▸ **Recorded data**:
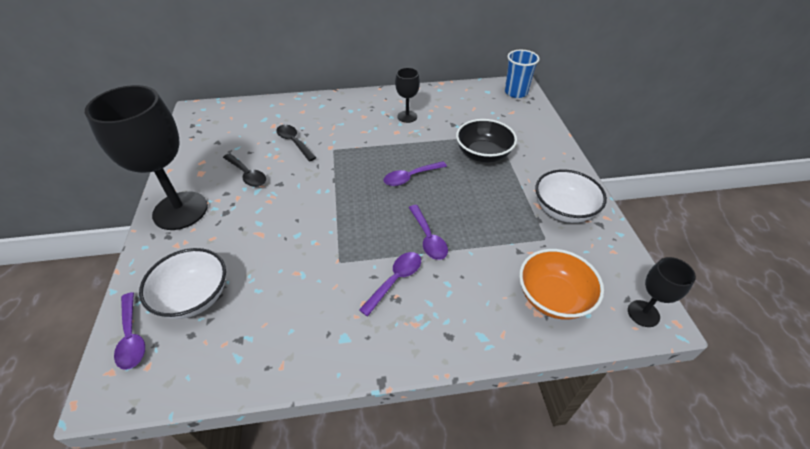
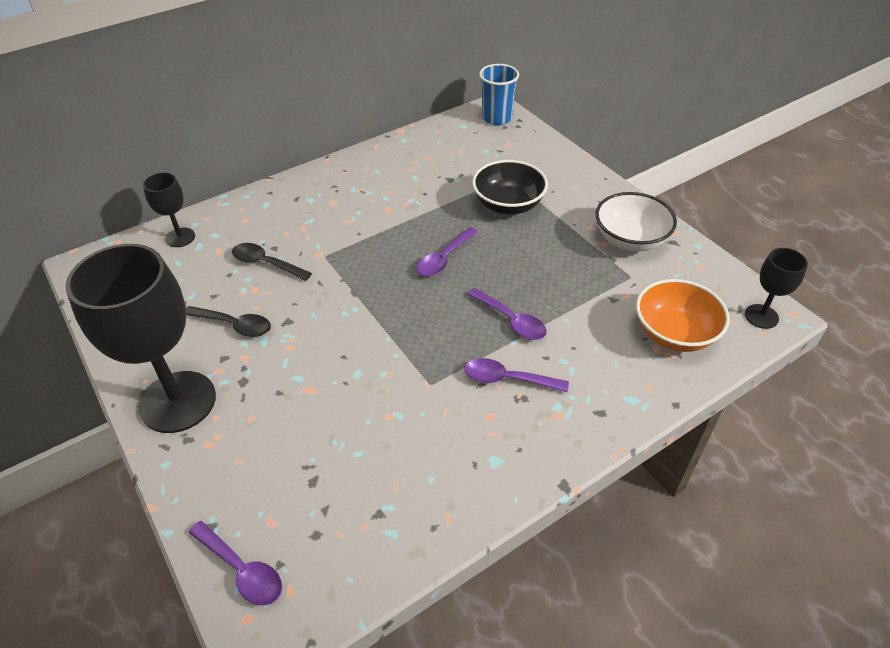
camera: 25 degrees left, 0 degrees up
(194, 297) = (284, 493): white bowl -> none
(395, 280) = (507, 379): purple spoon -> purple spoon turned 90 degrees counterclockwise
(407, 116) = (388, 186): black goblet -> black goblet (180, 237)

▸ **What is being asked**: Copy out every line of the data that includes "degrees".

▸ **Exercise response**:
camera: 25 degrees left, 0 degrees up
(395, 280) = (507, 379): purple spoon -> purple spoon turned 90 degrees counterclockwise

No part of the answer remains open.